→ Work request
In the entries below, count every line containing "leaf". Return the number and nothing else.

→ Coordinate-based object records

○ ○ ○ ○ ○

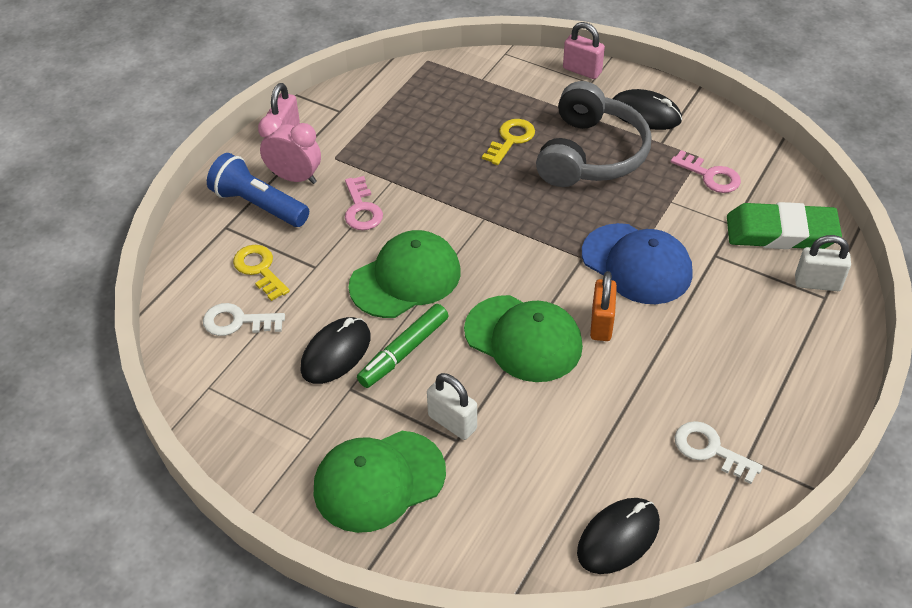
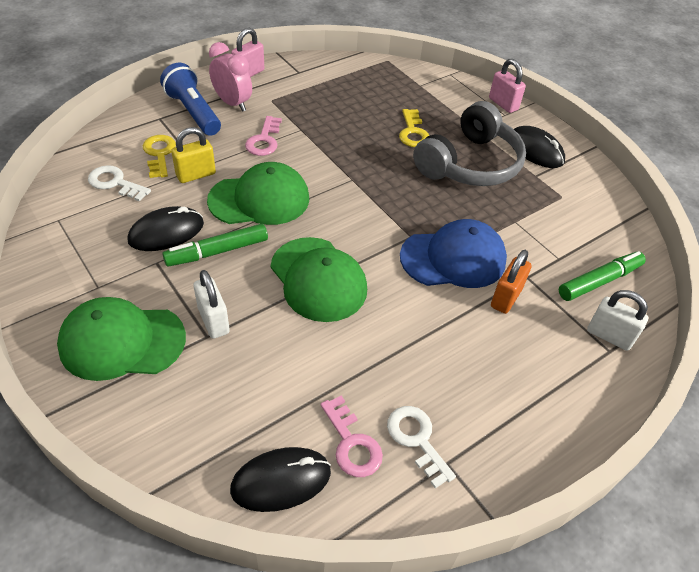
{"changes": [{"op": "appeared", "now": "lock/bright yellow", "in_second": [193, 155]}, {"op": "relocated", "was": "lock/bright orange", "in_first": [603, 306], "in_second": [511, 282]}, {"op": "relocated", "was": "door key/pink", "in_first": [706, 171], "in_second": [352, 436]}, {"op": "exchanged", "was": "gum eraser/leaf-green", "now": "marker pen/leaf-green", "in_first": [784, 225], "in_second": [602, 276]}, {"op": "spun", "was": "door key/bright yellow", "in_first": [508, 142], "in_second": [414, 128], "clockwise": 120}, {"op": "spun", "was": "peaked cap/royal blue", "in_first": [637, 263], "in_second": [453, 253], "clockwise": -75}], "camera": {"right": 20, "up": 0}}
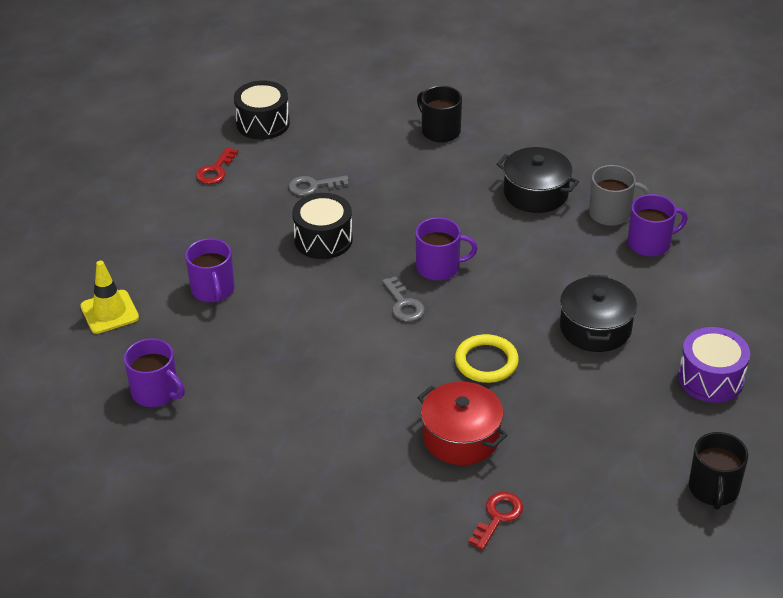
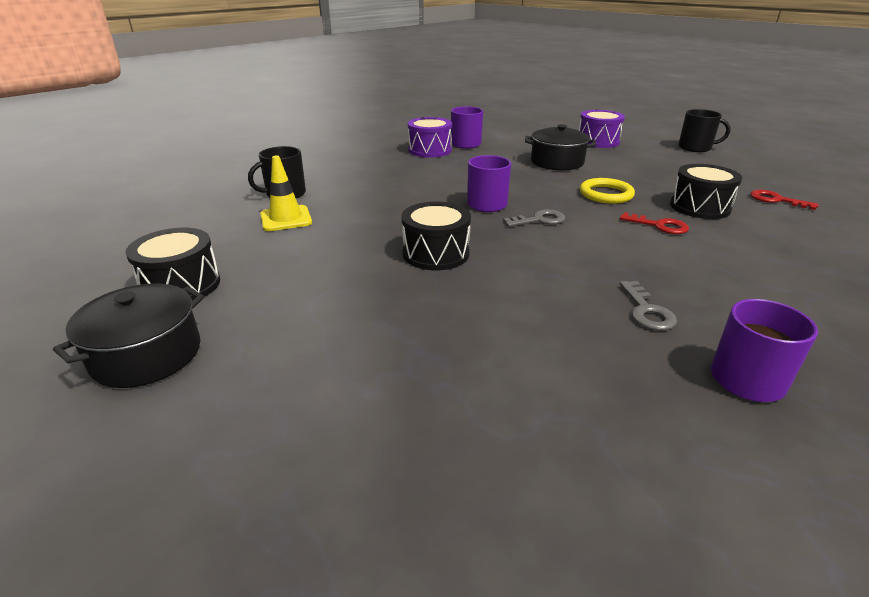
{"changes": [{"op": "missing", "was": "mug/purple", "in_first": [210, 270]}, {"op": "relocated", "was": "road cone/bright yellow", "in_first": [110, 297], "in_second": [286, 193]}, {"op": "relocated", "was": "door key/red", "in_first": [217, 165], "in_second": [654, 223]}, {"op": "relocated", "was": "door key/grey", "in_first": [319, 185], "in_second": [648, 306]}, {"op": "relocated", "was": "cooking pot/black", "in_first": [537, 180], "in_second": [128, 336]}, {"op": "exchanged", "was": "cooking pot/red", "now": "snare drum/black", "in_first": [462, 423], "in_second": [706, 191]}, {"op": "exchanged", "was": "mug/grey", "now": "snare drum/purple", "in_first": [619, 195], "in_second": [430, 137]}], "camera": {"right": -85, "up": -10}}
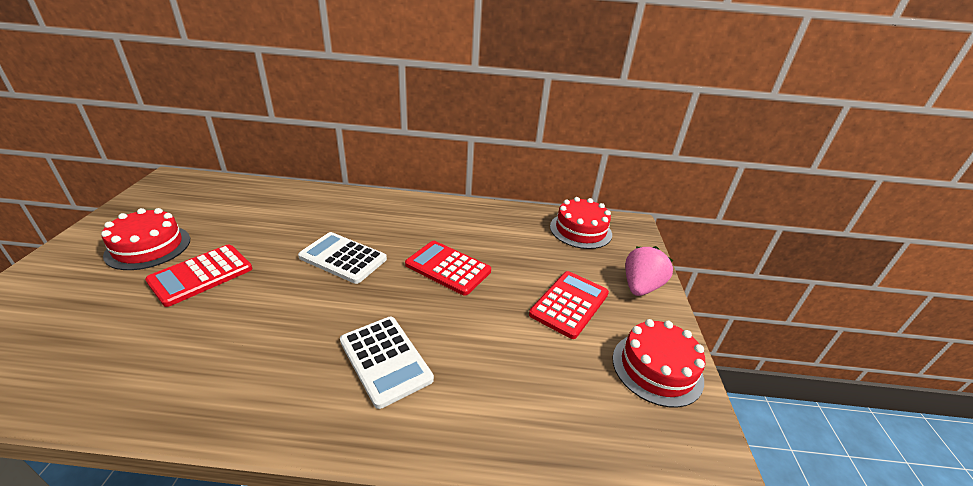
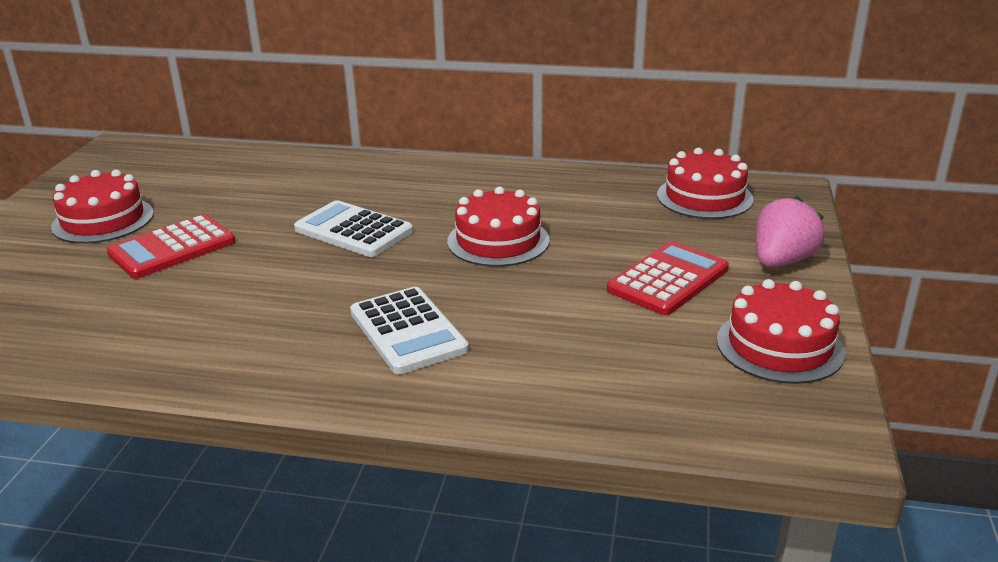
{"changes": [{"op": "exchanged", "was": "adding machine/red", "now": "layer cake/red", "in_first": [448, 268], "in_second": [498, 227]}], "camera": {"right": 10, "up": -5}}
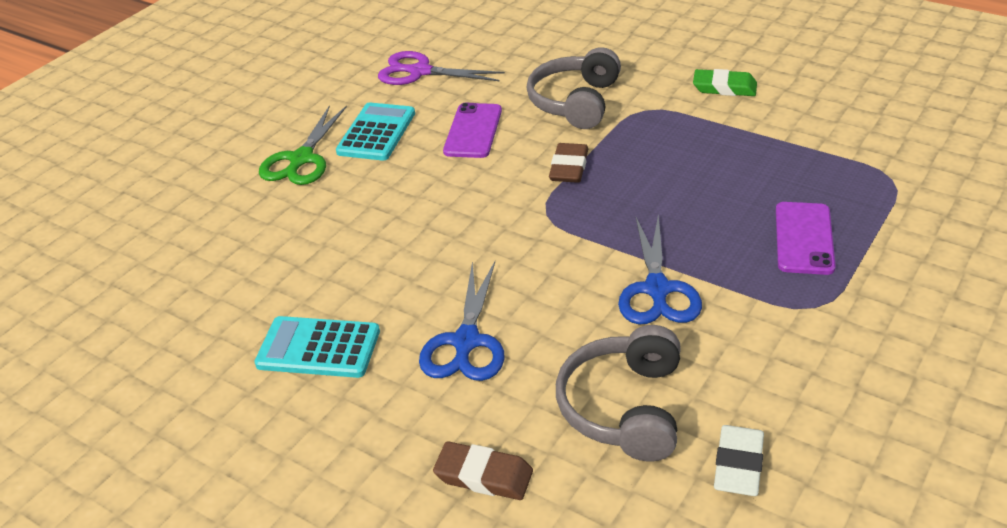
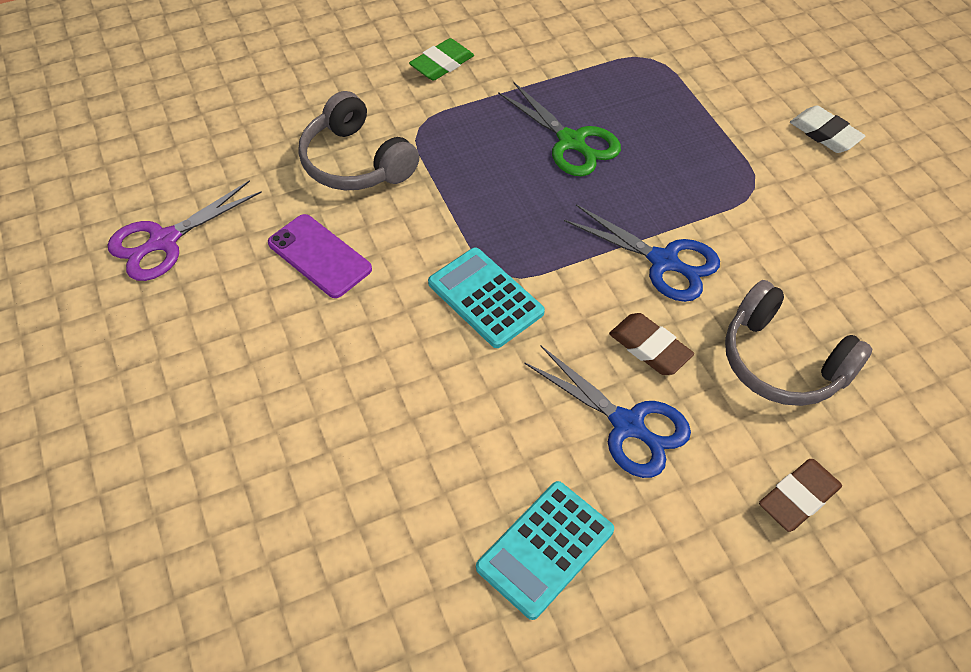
{"changes": [{"op": "missing", "was": "mobile phone/purple", "in_first": [806, 238]}, {"op": "relocated", "was": "pair of scissors/leaf-green", "in_first": [303, 145], "in_second": [559, 129]}, {"op": "relocated", "was": "adding machine/teal", "in_first": [375, 131], "in_second": [486, 297]}, {"op": "relocated", "was": "gum eraser/dark brown", "in_first": [568, 163], "in_second": [651, 344]}, {"op": "relocated", "was": "gum eraser/pure white", "in_first": [739, 460], "in_second": [827, 129]}], "camera": {"right": -60, "up": 15}}
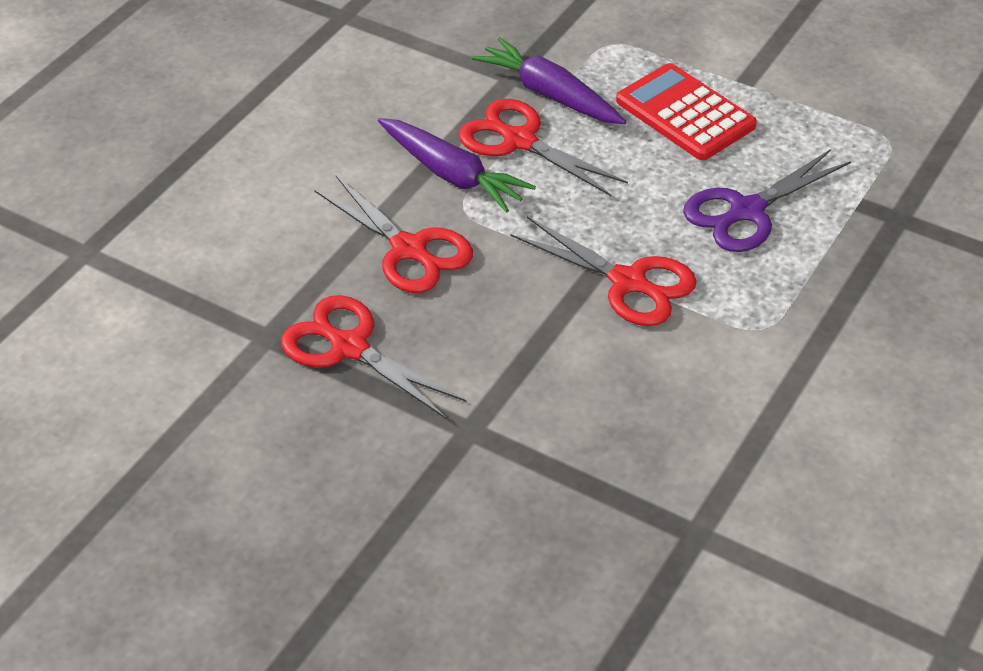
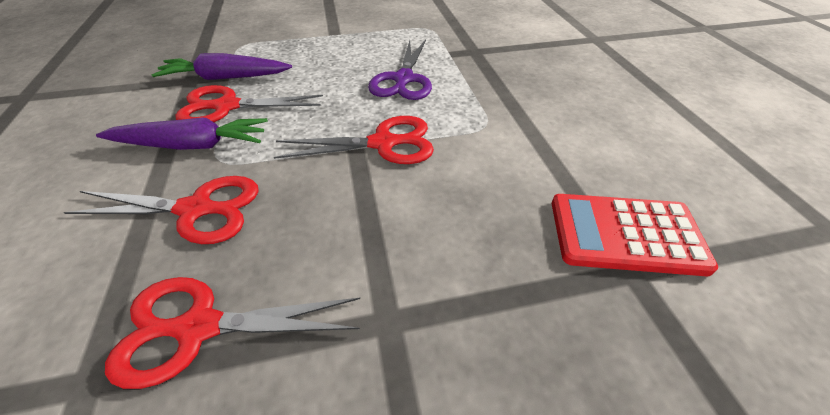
{"changes": [{"op": "relocated", "was": "adding machine/red", "in_first": [686, 111], "in_second": [635, 235]}], "camera": {"right": -45, "up": 0}}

○ ○ ○ ○ ○

→ Response to this task
2